What you need to do => Please write out every entry below exactly, leaving out any pictures.

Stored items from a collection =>
= Beginning of Section =

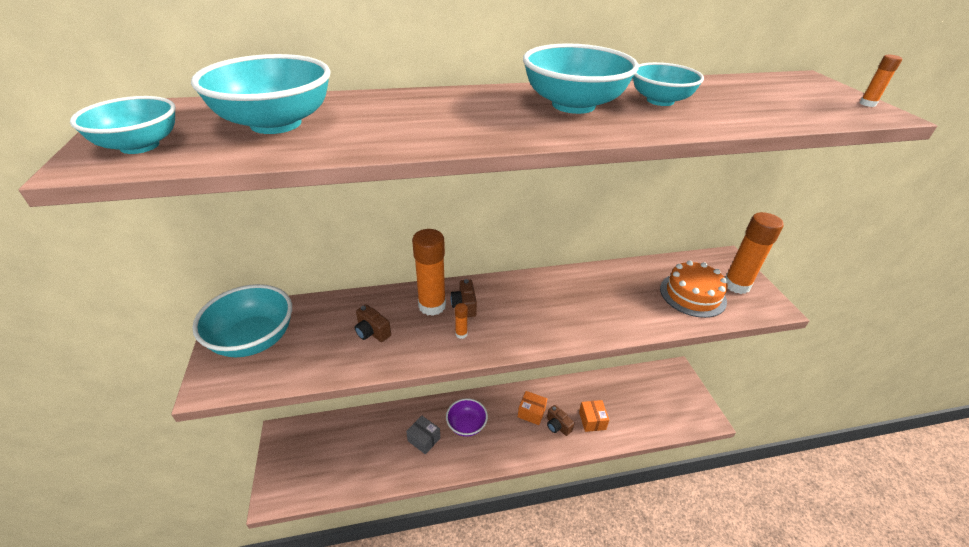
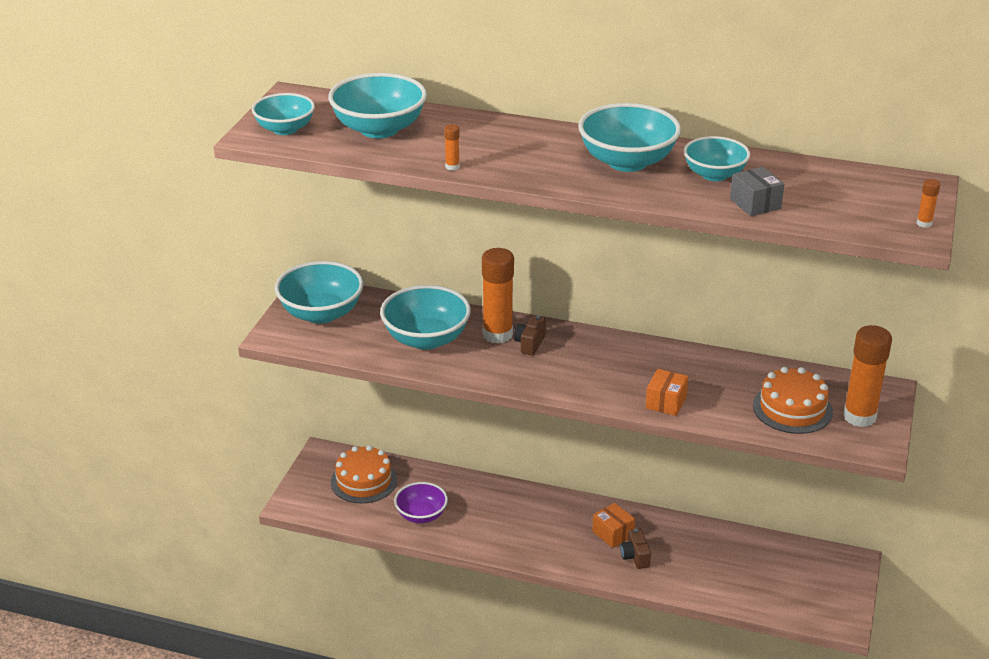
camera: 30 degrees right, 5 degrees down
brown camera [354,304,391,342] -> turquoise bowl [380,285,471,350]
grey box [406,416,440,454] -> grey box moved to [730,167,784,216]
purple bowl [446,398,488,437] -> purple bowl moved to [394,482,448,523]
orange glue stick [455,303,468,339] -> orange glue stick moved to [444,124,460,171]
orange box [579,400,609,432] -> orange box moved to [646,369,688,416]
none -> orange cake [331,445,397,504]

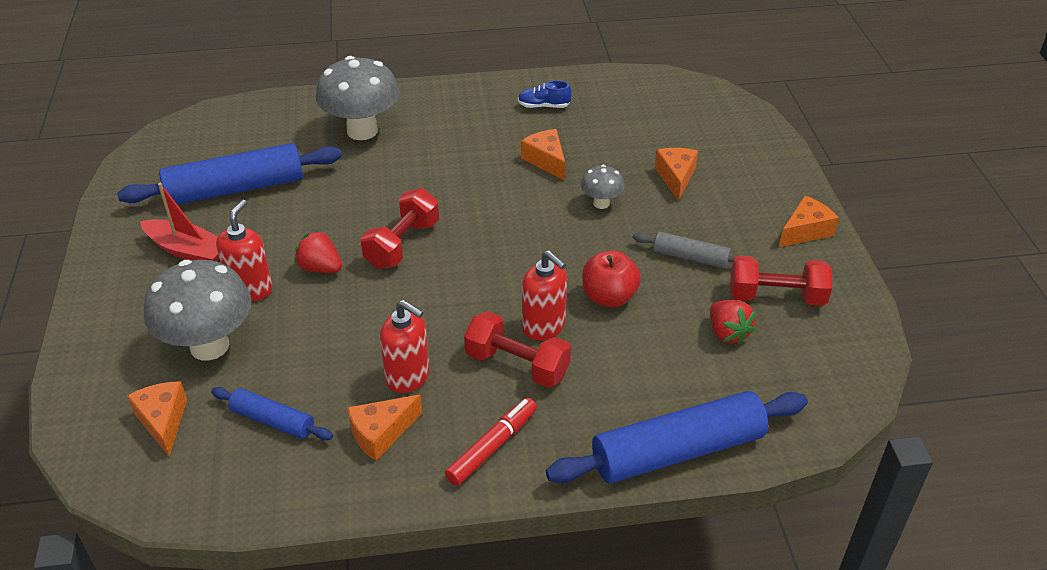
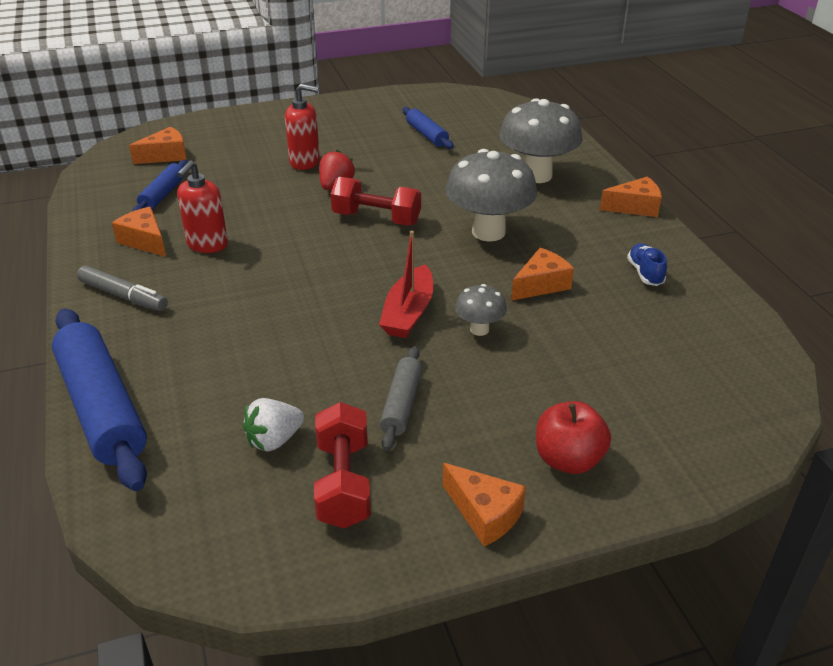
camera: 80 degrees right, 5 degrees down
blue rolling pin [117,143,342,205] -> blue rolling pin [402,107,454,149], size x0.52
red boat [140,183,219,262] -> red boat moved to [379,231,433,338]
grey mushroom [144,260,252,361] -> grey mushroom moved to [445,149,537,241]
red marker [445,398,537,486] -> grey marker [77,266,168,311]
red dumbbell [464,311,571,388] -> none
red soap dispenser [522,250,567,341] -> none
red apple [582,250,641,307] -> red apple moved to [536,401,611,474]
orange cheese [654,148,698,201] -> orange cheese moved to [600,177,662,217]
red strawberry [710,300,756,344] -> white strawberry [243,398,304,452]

= End of Section =

Task output =>
camera: 30 degrees right, 5 degrees down
brown camera [354,304,391,342] -> turquoise bowl [380,285,471,350]
grey box [406,416,440,454] -> grey box moved to [730,167,784,216]
purple bowl [446,398,488,437] -> purple bowl moved to [394,482,448,523]
orange glue stick [455,303,468,339] -> orange glue stick moved to [444,124,460,171]
orange box [579,400,609,432] -> orange box moved to [646,369,688,416]
none -> orange cake [331,445,397,504]

camera: 80 degrees right, 5 degrees down
blue rolling pin [117,143,342,205] -> blue rolling pin [402,107,454,149], size x0.52
red boat [140,183,219,262] -> red boat moved to [379,231,433,338]
grey mushroom [144,260,252,361] -> grey mushroom moved to [445,149,537,241]
red marker [445,398,537,486] -> grey marker [77,266,168,311]
red dumbbell [464,311,571,388] -> none
red soap dispenser [522,250,567,341] -> none
red apple [582,250,641,307] -> red apple moved to [536,401,611,474]
orange cheese [654,148,698,201] -> orange cheese moved to [600,177,662,217]
red strawberry [710,300,756,344] -> white strawberry [243,398,304,452]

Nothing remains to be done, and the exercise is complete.